#### TRY IT
Gather every line from the entries below that includes "stick".

#### SUPPLIED DATA

= = = = = = =

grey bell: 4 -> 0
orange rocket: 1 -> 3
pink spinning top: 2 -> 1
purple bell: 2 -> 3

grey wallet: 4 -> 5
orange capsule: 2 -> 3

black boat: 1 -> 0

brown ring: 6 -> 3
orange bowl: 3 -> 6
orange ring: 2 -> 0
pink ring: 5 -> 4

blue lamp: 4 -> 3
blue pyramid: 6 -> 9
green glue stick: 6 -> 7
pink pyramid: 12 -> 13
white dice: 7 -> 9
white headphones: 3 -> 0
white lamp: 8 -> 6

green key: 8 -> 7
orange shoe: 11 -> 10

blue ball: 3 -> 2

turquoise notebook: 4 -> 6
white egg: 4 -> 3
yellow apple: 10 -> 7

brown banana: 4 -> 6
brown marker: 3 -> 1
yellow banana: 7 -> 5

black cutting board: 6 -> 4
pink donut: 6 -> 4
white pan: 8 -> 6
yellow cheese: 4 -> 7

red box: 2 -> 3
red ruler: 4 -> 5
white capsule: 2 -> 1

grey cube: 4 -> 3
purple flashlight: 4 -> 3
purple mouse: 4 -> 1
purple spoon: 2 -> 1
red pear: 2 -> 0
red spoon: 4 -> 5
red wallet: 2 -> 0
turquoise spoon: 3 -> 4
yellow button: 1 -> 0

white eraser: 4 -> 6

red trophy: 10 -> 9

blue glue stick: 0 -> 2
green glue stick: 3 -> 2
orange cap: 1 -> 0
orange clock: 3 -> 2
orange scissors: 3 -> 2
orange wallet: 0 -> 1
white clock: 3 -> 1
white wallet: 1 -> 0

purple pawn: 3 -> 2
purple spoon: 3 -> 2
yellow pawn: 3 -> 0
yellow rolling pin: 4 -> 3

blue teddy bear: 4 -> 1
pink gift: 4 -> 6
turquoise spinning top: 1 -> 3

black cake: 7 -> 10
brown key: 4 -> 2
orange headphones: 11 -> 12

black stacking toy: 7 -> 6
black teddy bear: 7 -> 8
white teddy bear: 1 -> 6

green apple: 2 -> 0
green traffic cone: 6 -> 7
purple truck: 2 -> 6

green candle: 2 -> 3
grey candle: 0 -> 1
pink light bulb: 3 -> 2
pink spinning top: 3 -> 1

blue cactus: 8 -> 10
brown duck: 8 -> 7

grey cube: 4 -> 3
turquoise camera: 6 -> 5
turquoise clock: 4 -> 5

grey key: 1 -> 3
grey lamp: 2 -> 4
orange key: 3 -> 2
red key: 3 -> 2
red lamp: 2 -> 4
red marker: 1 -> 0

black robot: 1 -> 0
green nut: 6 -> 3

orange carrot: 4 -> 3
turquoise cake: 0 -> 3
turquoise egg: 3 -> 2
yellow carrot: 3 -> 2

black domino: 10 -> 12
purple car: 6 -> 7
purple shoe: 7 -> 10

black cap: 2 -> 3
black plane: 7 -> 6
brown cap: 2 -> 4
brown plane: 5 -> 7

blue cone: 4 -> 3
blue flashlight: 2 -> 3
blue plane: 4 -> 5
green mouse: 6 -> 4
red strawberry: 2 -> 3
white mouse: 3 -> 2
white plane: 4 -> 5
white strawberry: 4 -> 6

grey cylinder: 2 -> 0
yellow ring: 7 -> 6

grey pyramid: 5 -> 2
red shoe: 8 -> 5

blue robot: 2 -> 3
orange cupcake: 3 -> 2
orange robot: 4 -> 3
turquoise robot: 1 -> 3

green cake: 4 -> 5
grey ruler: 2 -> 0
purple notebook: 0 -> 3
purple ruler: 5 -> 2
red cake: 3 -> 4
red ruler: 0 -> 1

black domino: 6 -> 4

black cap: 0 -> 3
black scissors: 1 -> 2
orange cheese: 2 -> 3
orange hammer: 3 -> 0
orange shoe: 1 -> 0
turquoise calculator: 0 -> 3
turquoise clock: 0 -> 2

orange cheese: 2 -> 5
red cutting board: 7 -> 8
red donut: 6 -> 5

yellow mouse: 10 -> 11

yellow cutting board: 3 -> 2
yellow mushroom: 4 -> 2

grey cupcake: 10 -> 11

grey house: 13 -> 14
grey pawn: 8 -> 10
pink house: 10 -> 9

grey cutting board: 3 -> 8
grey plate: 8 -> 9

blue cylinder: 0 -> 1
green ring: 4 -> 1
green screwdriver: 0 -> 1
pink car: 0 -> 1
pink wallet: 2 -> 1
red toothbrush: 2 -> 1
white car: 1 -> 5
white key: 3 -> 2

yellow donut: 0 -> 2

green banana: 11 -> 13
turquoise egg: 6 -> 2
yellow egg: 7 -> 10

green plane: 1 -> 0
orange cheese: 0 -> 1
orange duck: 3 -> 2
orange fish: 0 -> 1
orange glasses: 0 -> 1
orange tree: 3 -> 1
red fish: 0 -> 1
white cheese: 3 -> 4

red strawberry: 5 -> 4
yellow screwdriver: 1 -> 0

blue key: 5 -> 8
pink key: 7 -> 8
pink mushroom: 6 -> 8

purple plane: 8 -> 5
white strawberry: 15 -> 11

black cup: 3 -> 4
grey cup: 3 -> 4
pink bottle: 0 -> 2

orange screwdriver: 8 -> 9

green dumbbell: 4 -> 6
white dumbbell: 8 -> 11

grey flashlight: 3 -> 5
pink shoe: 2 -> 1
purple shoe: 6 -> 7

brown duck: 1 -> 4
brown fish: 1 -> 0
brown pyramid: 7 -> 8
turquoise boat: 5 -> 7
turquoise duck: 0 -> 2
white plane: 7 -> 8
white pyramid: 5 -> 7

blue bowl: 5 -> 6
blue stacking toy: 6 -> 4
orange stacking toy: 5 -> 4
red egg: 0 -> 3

= = = = = = =

#### SOLUTION TO THE EXERCISE
green glue stick: 6 -> 7
blue glue stick: 0 -> 2
green glue stick: 3 -> 2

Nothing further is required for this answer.